§ **Assignment**: Leaving the pictures aside, repeat every line below exactly.

§ **Source records**:
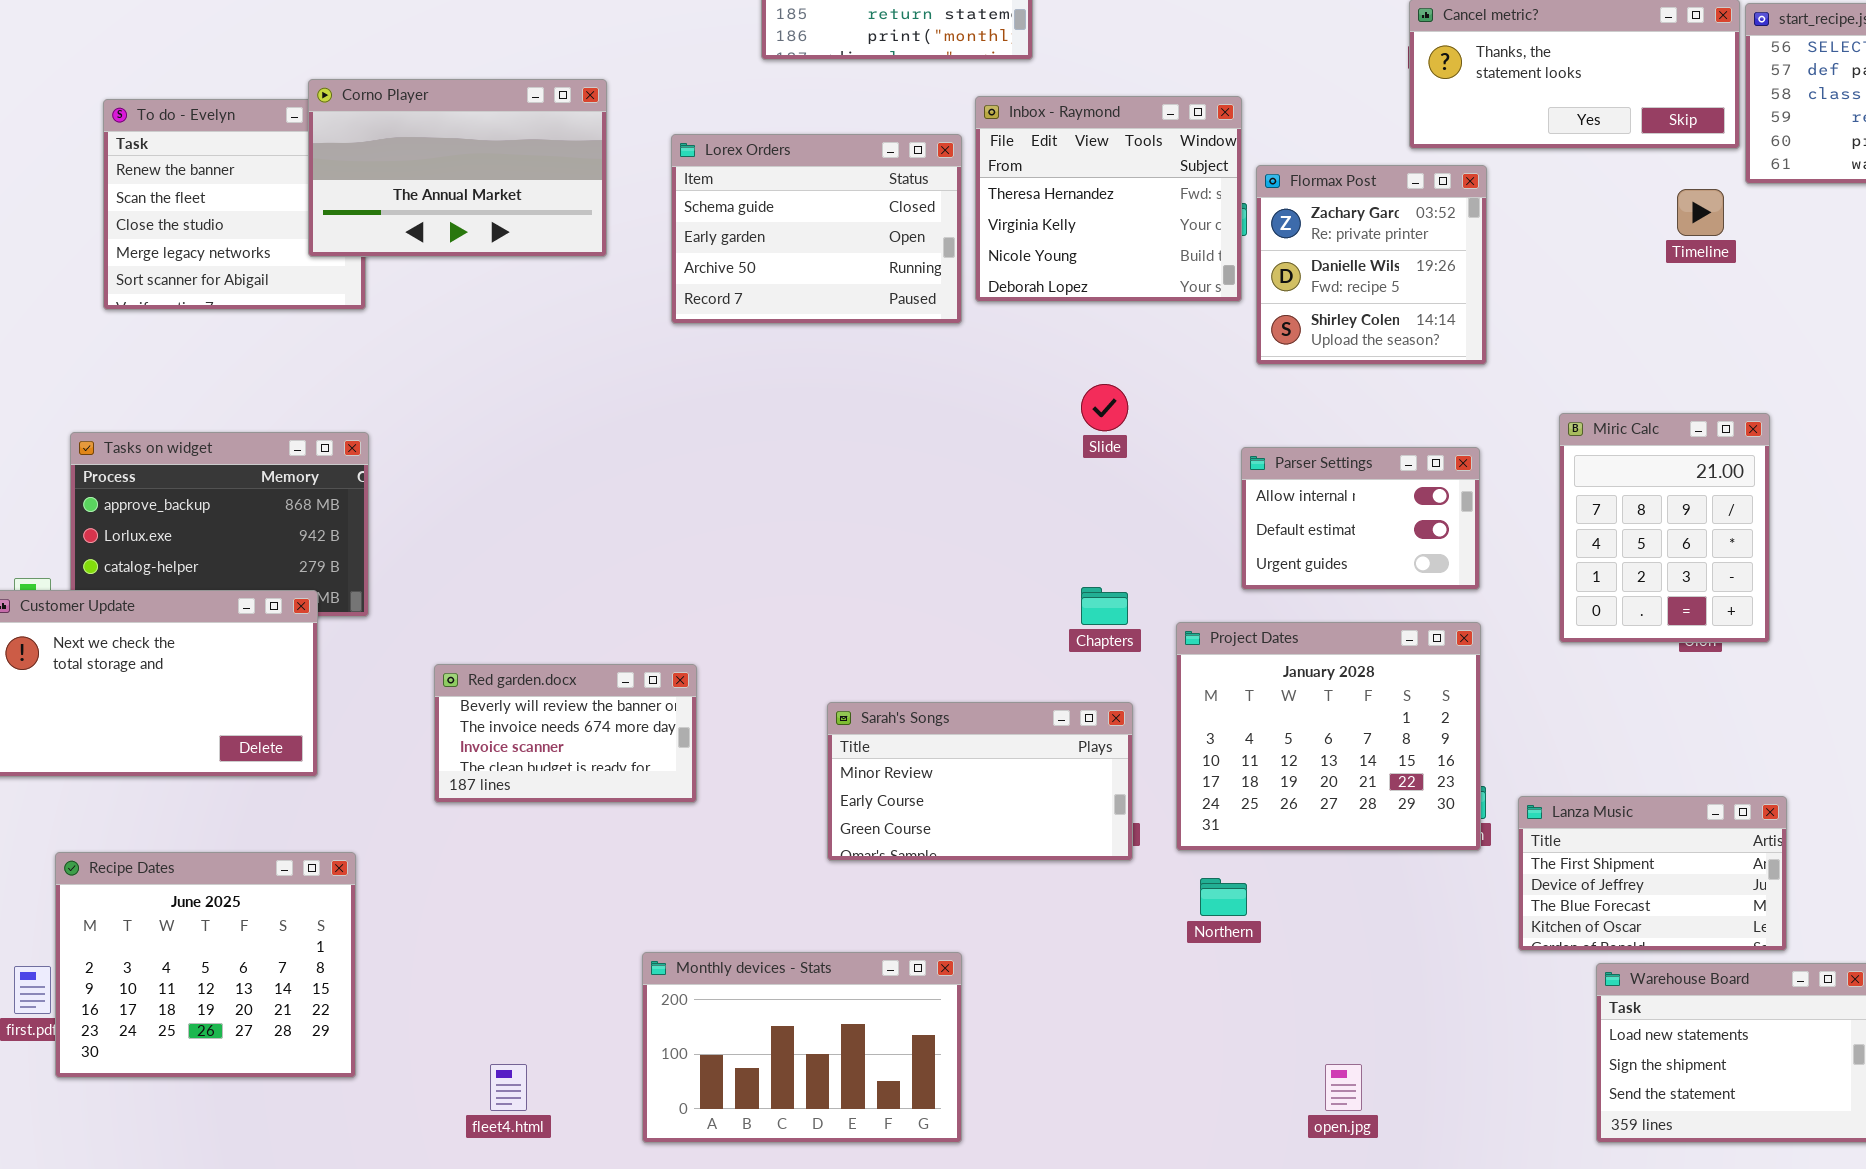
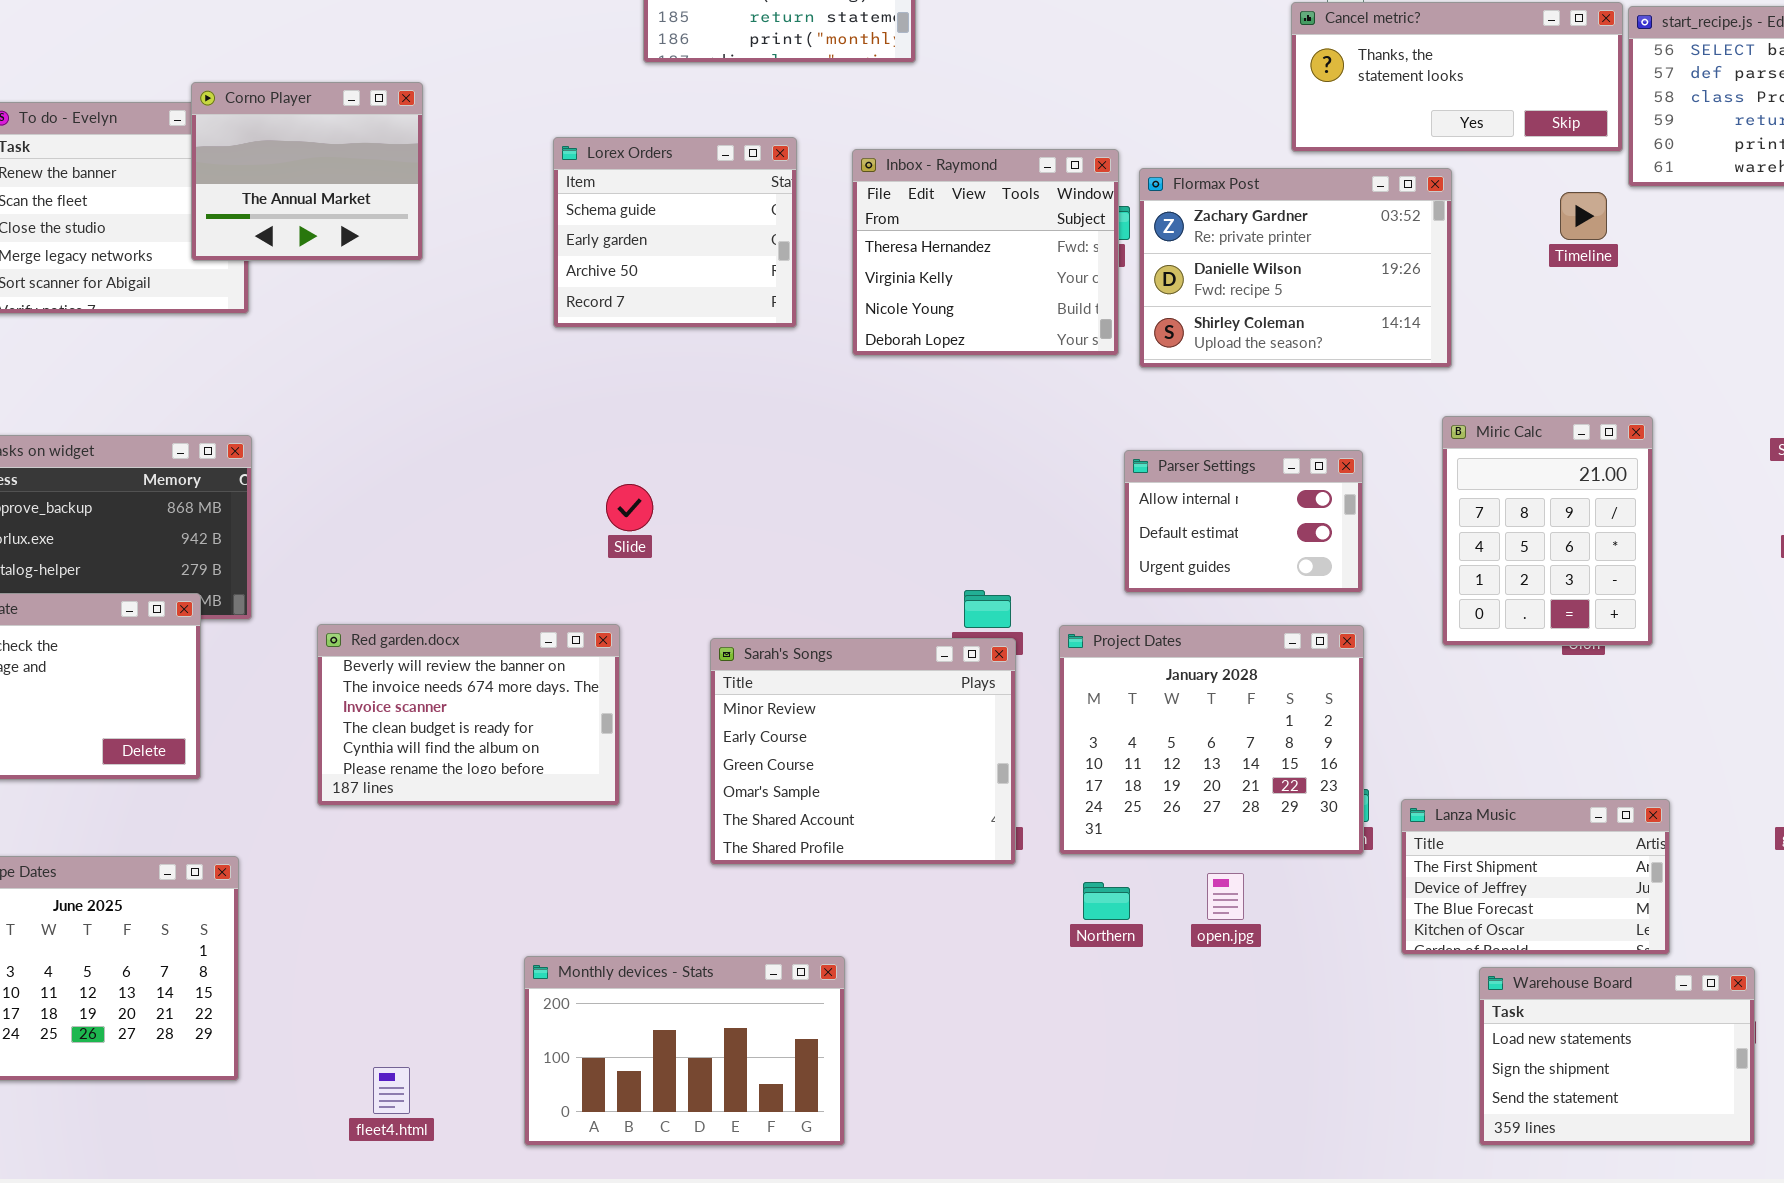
Corno Player: [308,79,607,257] -> [191,82,423,261], resized
Inbox - Raymond: [975,96,1242,302] -> [852,149,1119,356], moved
Lorex Orders: [671,134,962,324] -> [553,137,797,328], resized
Flormax Post: [1256,165,1487,365] -> [1139,168,1452,368], resized
Slide: [1081,384,1128,431] -> [606,484,653,531], moved
Red garden.docx: [434,664,697,803] -> [317,624,620,806], resized
Sarah's Songs: [827,702,1133,861] -> [710,638,1016,865], resized
open.jpg: [1325,1064,1362,1111] -> [1207,873,1244,920], moved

§ **Solution to the problem**:
Corno Player: [308,79,607,257] -> [191,82,423,261], resized
Inbox - Raymond: [975,96,1242,302] -> [852,149,1119,356], moved
Lorex Orders: [671,134,962,324] -> [553,137,797,328], resized
Flormax Post: [1256,165,1487,365] -> [1139,168,1452,368], resized
Slide: [1081,384,1128,431] -> [606,484,653,531], moved
Red garden.docx: [434,664,697,803] -> [317,624,620,806], resized
Sarah's Songs: [827,702,1133,861] -> [710,638,1016,865], resized
open.jpg: [1325,1064,1362,1111] -> [1207,873,1244,920], moved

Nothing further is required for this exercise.